◆ Task instructions ◆
Return each line of the data below that contains the string "yellow".

[Data supplied — start]

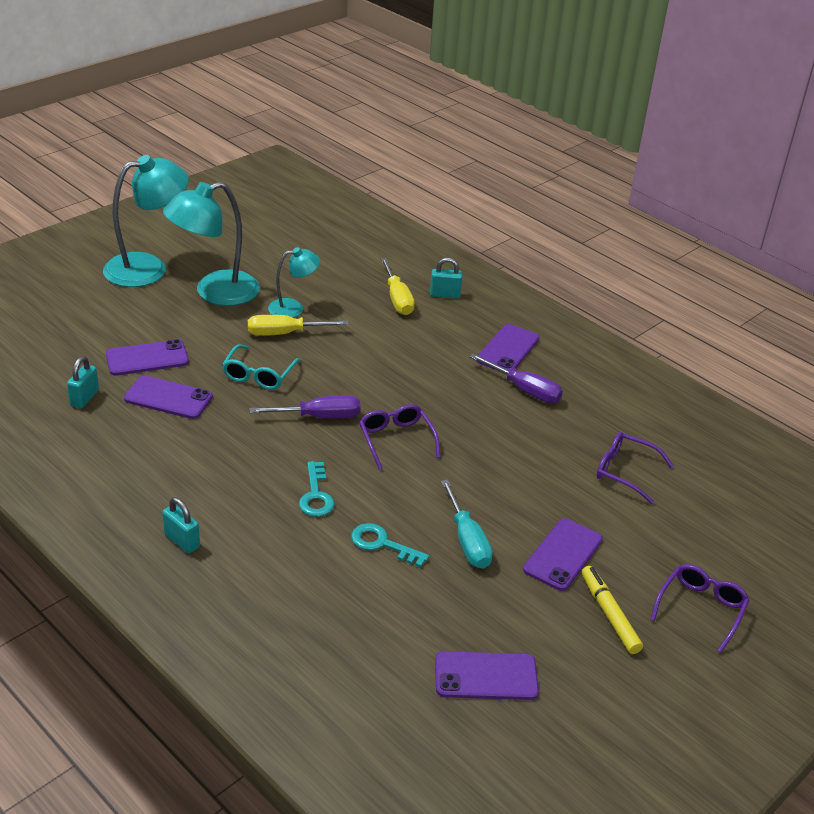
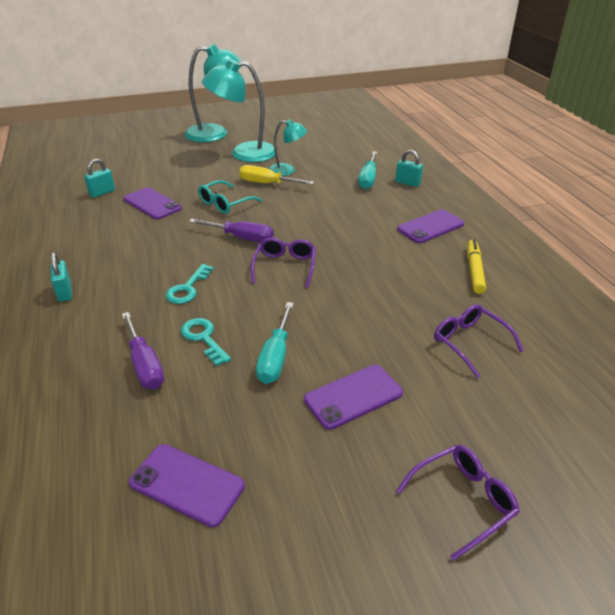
camera: 30 degrees right, 0 degrees up
(147, 358) = (163, 179): purple phone -> none
(397, 299) = (368, 179): yellow screwdriver -> turquoise screwdriver
(524, 390) = (422, 257): purple screwdriver -> purple screwdriver (144, 364)
(609, 614) = (356, 469): yellow marker -> yellow marker (474, 270)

[Data supplied — finish]

◆ Solved exercise ◆
(397, 299) = (368, 179): yellow screwdriver -> turquoise screwdriver
(609, 614) = (356, 469): yellow marker -> yellow marker (474, 270)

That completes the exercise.